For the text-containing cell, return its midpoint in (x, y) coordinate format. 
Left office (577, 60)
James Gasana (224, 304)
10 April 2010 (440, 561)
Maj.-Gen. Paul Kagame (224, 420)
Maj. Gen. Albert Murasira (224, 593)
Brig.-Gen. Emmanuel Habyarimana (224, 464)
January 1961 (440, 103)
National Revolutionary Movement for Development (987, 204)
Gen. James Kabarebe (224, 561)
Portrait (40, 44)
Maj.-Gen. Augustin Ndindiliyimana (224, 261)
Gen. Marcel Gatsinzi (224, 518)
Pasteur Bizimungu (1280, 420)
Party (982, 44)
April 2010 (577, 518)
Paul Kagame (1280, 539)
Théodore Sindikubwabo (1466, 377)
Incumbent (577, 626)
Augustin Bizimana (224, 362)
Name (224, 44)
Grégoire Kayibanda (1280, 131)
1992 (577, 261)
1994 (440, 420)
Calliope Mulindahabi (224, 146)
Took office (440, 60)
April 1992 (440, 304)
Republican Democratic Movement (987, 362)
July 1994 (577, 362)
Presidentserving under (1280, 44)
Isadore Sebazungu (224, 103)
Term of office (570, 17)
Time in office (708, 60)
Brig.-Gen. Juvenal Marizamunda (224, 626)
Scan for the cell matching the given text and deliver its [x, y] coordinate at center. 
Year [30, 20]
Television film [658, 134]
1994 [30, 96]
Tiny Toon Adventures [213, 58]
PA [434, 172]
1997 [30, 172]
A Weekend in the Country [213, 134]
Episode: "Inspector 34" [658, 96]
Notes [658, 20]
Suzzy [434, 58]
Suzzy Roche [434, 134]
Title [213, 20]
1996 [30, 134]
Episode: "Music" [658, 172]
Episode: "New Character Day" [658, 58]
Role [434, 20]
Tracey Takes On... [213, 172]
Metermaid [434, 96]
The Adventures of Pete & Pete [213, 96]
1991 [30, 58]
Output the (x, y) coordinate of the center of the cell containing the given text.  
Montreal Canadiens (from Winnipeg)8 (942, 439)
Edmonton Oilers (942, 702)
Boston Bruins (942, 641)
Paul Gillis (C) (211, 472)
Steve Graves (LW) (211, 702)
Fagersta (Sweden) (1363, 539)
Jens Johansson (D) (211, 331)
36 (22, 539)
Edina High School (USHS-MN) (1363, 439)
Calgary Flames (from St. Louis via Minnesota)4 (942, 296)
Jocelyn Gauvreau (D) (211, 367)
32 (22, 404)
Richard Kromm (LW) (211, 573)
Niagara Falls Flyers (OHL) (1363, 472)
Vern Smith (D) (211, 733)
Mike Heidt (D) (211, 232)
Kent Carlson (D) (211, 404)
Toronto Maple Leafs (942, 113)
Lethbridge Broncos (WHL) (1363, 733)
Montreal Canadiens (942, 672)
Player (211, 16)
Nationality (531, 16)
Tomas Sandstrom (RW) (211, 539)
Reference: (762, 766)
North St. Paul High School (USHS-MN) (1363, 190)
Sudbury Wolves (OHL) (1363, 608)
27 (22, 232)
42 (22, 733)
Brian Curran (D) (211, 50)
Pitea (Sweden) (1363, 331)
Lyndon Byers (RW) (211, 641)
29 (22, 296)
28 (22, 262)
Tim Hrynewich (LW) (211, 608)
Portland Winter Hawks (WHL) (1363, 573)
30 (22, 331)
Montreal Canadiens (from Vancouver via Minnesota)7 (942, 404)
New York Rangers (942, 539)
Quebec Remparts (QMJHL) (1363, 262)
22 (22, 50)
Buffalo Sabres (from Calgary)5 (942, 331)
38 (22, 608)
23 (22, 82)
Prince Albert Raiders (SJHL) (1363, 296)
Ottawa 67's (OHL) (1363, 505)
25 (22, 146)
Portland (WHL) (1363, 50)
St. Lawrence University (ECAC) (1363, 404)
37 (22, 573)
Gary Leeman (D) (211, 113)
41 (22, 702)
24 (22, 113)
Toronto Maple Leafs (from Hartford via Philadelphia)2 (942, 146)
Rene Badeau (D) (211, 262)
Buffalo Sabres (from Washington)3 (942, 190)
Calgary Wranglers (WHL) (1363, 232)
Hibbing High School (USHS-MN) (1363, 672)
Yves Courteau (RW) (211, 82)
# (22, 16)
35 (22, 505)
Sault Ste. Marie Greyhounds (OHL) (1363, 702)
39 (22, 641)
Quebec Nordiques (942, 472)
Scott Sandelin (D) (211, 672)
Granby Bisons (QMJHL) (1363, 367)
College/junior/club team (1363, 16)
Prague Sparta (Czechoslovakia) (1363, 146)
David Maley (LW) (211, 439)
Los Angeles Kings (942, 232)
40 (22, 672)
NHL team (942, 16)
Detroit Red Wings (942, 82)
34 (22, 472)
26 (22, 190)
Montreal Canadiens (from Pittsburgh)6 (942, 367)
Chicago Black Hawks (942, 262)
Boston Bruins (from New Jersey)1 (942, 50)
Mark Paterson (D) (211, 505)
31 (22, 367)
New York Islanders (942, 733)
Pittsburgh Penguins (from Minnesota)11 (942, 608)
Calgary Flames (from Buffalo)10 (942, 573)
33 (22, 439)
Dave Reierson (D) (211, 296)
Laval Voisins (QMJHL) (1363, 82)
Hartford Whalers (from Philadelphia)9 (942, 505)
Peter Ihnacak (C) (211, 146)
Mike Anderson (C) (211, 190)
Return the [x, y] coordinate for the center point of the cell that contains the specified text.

•••

| TASK OBJECTIVE |
Can you copy these lines word for word, from the first to the last?

| RESPONSE TO THE EXERCISE |
For the text-containing cell, return its midpoint in (x, y) coordinate format. 
Left office (577, 60)
James Gasana (224, 304)
10 April 2010 (440, 561)
Maj.-Gen. Paul Kagame (224, 420)
Maj. Gen. Albert Murasira (224, 593)
Brig.-Gen. Emmanuel Habyarimana (224, 464)
January 1961 (440, 103)
National Revolutionary Movement for Development (987, 204)
Gen. James Kabarebe (224, 561)
Portrait (40, 44)
Maj.-Gen. Augustin Ndindiliyimana (224, 261)
Gen. Marcel Gatsinzi (224, 518)
Pasteur Bizimungu (1280, 420)
Party (982, 44)
April 2010 (577, 518)
Paul Kagame (1280, 539)
Théodore Sindikubwabo (1466, 377)
Incumbent (577, 626)
Augustin Bizimana (224, 362)
Name (224, 44)
Grégoire Kayibanda (1280, 131)
1992 (577, 261)
1994 (440, 420)
Calliope Mulindahabi (224, 146)
Took office (440, 60)
April 1992 (440, 304)
Republican Democratic Movement (987, 362)
July 1994 (577, 362)
Presidentserving under (1280, 44)
Isadore Sebazungu (224, 103)
Term of office (570, 17)
Time in office (708, 60)
Brig.-Gen. Juvenal Marizamunda (224, 626)
Scan for the cell matching the given text and deliver its [x, y] coordinate at center. 
Year [30, 20]
Television film [658, 134]
1994 [30, 96]
Tiny Toon Adventures [213, 58]
PA [434, 172]
1997 [30, 172]
A Weekend in the Country [213, 134]
Episode: "Inspector 34" [658, 96]
Notes [658, 20]
Suzzy [434, 58]
Suzzy Roche [434, 134]
Title [213, 20]
1996 [30, 134]
Episode: "Music" [658, 172]
Episode: "New Character Day" [658, 58]
Role [434, 20]
Tracey Takes On... [213, 172]
Metermaid [434, 96]
The Adventures of Pete & Pete [213, 96]
1991 [30, 58]
Output the (x, y) coordinate of the center of the cell containing the given text.  
Montreal Canadiens (from Winnipeg)8 (942, 439)
Edmonton Oilers (942, 702)
Boston Bruins (942, 641)
Paul Gillis (C) (211, 472)
Steve Graves (LW) (211, 702)
Fagersta (Sweden) (1363, 539)
Jens Johansson (D) (211, 331)
36 (22, 539)
Edina High School (USHS-MN) (1363, 439)
Calgary Flames (from St. Louis via Minnesota)4 (942, 296)
Jocelyn Gauvreau (D) (211, 367)
32 (22, 404)
Richard Kromm (LW) (211, 573)
Niagara Falls Flyers (OHL) (1363, 472)
Vern Smith (D) (211, 733)
Mike Heidt (D) (211, 232)
Kent Carlson (D) (211, 404)
Toronto Maple Leafs (942, 113)
Lethbridge Broncos (WHL) (1363, 733)
Montreal Canadiens (942, 672)
Player (211, 16)
Nationality (531, 16)
Tomas Sandstrom (RW) (211, 539)
Reference: (762, 766)
North St. Paul High School (USHS-MN) (1363, 190)
Sudbury Wolves (OHL) (1363, 608)
27 (22, 232)
42 (22, 733)
Brian Curran (D) (211, 50)
Pitea (Sweden) (1363, 331)
Lyndon Byers (RW) (211, 641)
29 (22, 296)
28 (22, 262)
Tim Hrynewich (LW) (211, 608)
Portland Winter Hawks (WHL) (1363, 573)
30 (22, 331)
Montreal Canadiens (from Vancouver via Minnesota)7 (942, 404)
New York Rangers (942, 539)
Quebec Remparts (QMJHL) (1363, 262)
22 (22, 50)
Buffalo Sabres (from Calgary)5 (942, 331)
38 (22, 608)
23 (22, 82)
Prince Albert Raiders (SJHL) (1363, 296)
Ottawa 67's (OHL) (1363, 505)
25 (22, 146)
Portland (WHL) (1363, 50)
St. Lawrence University (ECAC) (1363, 404)
37 (22, 573)
Gary Leeman (D) (211, 113)
41 (22, 702)
24 (22, 113)
Toronto Maple Leafs (from Hartford via Philadelphia)2 (942, 146)
Rene Badeau (D) (211, 262)
Buffalo Sabres (from Washington)3 (942, 190)
Calgary Wranglers (WHL) (1363, 232)
Hibbing High School (USHS-MN) (1363, 672)
Yves Courteau (RW) (211, 82)
# (22, 16)
35 (22, 505)
Sault Ste. Marie Greyhounds (OHL) (1363, 702)
39 (22, 641)
Quebec Nordiques (942, 472)
Scott Sandelin (D) (211, 672)
Granby Bisons (QMJHL) (1363, 367)
College/junior/club team (1363, 16)
Prague Sparta (Czechoslovakia) (1363, 146)
David Maley (LW) (211, 439)
Los Angeles Kings (942, 232)
40 (22, 672)
NHL team (942, 16)
Detroit Red Wings (942, 82)
34 (22, 472)
26 (22, 190)
Montreal Canadiens (from Pittsburgh)6 (942, 367)
Chicago Black Hawks (942, 262)
Boston Bruins (from New Jersey)1 (942, 50)
Mark Paterson (D) (211, 505)
31 (22, 367)
New York Islanders (942, 733)
Pittsburgh Penguins (from Minnesota)11 (942, 608)
Calgary Flames (from Buffalo)10 (942, 573)
33 (22, 439)
Dave Reierson (D) (211, 296)
Laval Voisins (QMJHL) (1363, 82)
Hartford Whalers (from Philadelphia)9 (942, 505)
Peter Ihnacak (C) (211, 146)
Mike Anderson (C) (211, 190)
Return the [x, y] coordinate for the center point of the cell that contains the specified text.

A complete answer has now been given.